INSTRUCTIONS FOR THE TASK >> Make an exact transcript of the lines in the data below, starting with the one containing "none -> blue brick C9 level 2" and going on through the one containing "black brick H3 level 3 -> none", with both included and the pictures left out.

EXCERPTED DATA >>
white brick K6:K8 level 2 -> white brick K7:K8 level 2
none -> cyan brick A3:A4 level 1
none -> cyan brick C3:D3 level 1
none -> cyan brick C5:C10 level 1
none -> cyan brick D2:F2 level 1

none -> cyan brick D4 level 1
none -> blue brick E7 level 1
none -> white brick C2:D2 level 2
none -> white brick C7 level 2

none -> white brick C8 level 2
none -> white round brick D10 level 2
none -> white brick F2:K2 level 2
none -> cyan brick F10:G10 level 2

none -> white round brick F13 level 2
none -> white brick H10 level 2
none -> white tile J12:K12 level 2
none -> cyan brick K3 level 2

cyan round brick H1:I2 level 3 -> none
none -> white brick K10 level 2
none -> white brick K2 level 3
--
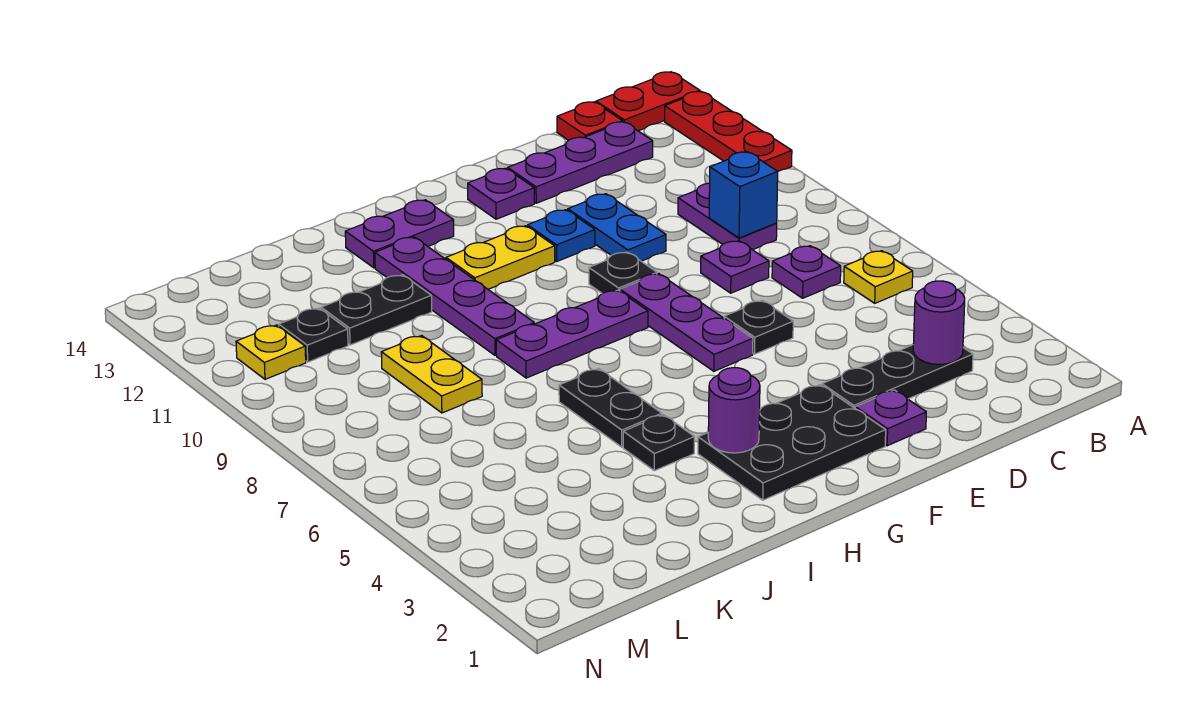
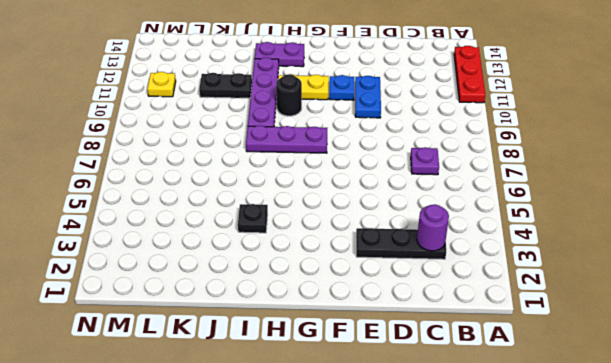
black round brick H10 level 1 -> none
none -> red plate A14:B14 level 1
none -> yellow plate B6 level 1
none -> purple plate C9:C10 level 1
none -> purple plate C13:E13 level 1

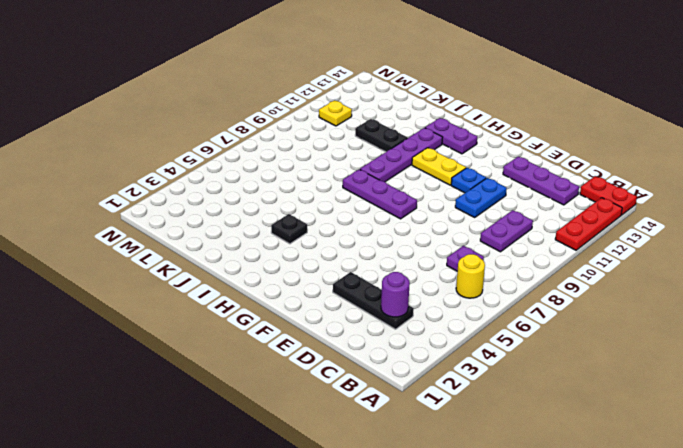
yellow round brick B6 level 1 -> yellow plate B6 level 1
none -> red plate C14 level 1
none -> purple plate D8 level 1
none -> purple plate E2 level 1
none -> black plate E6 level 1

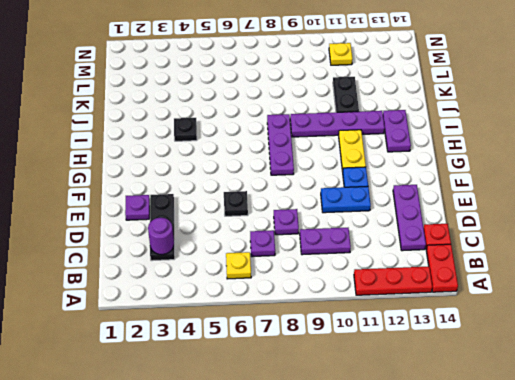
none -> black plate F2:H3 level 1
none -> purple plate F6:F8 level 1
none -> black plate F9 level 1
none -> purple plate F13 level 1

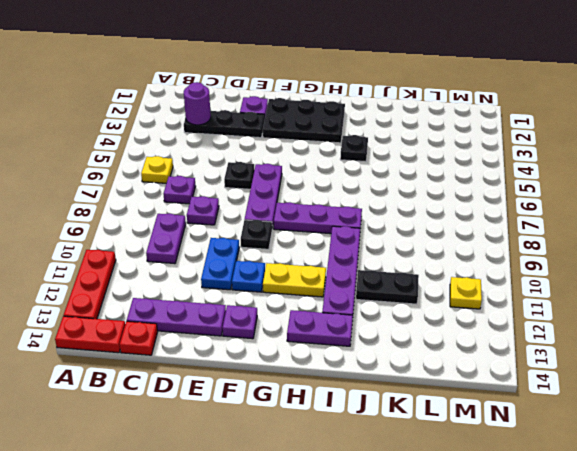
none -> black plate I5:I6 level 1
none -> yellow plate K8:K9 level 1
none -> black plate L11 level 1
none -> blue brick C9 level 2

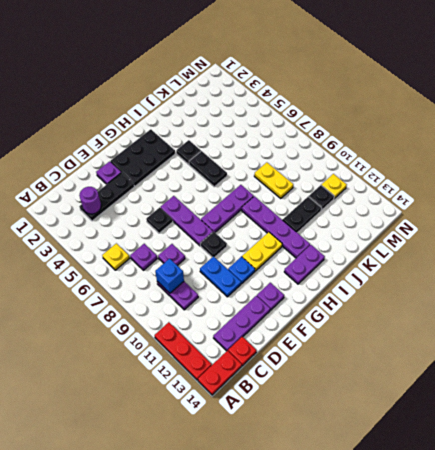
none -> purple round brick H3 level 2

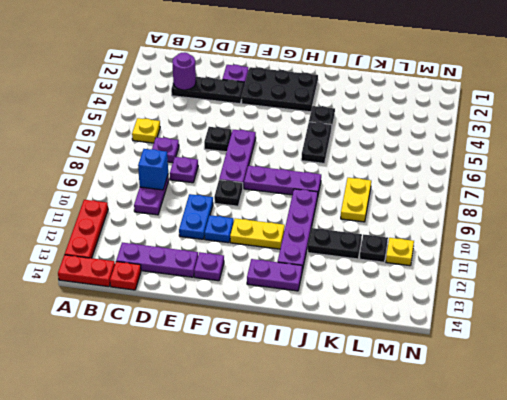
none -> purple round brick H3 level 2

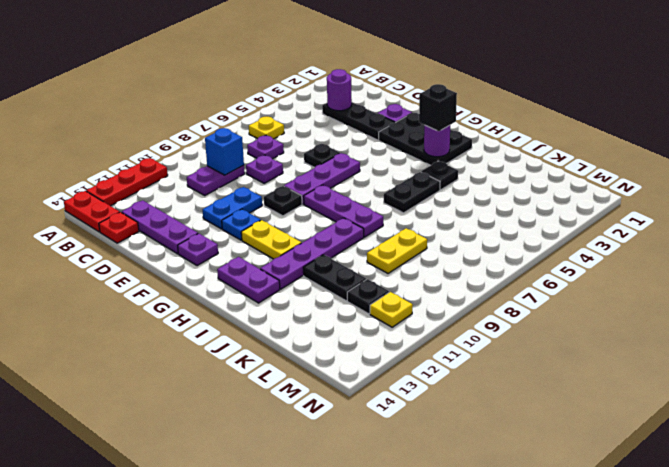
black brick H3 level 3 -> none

RESULT FOR THIS EXERCISE >>
none -> blue brick C9 level 2

none -> purple round brick H3 level 2

none -> purple round brick H3 level 2

black brick H3 level 3 -> none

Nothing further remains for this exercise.